Dataset entries
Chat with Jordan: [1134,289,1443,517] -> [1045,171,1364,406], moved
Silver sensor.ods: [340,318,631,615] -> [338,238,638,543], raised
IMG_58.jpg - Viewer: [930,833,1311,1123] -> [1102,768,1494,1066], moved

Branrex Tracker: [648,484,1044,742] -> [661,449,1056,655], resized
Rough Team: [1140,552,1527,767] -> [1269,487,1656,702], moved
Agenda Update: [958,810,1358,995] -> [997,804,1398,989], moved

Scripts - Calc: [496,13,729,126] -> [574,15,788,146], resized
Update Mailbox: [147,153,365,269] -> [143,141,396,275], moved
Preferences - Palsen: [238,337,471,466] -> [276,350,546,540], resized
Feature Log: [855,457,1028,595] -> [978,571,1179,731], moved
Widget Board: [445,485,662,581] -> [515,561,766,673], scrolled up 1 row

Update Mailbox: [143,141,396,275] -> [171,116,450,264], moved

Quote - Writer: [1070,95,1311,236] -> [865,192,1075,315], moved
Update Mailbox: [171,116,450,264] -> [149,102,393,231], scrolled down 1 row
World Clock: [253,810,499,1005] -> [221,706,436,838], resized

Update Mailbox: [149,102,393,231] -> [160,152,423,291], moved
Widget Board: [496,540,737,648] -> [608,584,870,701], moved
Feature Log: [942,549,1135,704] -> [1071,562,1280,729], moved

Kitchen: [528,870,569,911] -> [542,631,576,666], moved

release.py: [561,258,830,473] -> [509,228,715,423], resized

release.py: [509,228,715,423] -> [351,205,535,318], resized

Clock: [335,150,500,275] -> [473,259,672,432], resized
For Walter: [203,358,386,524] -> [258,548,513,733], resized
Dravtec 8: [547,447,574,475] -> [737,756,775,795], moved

EXERCISE DETAILS: Where a line of the data holds the word "Mailbox", copy that line.

ANSWER TO THE EXERCISE:
Update Mailbox: [147,153,365,269] -> [143,141,396,275], moved
Update Mailbox: [143,141,396,275] -> [171,116,450,264], moved
Update Mailbox: [171,116,450,264] -> [149,102,393,231], scrolled down 1 row
Update Mailbox: [149,102,393,231] -> [160,152,423,291], moved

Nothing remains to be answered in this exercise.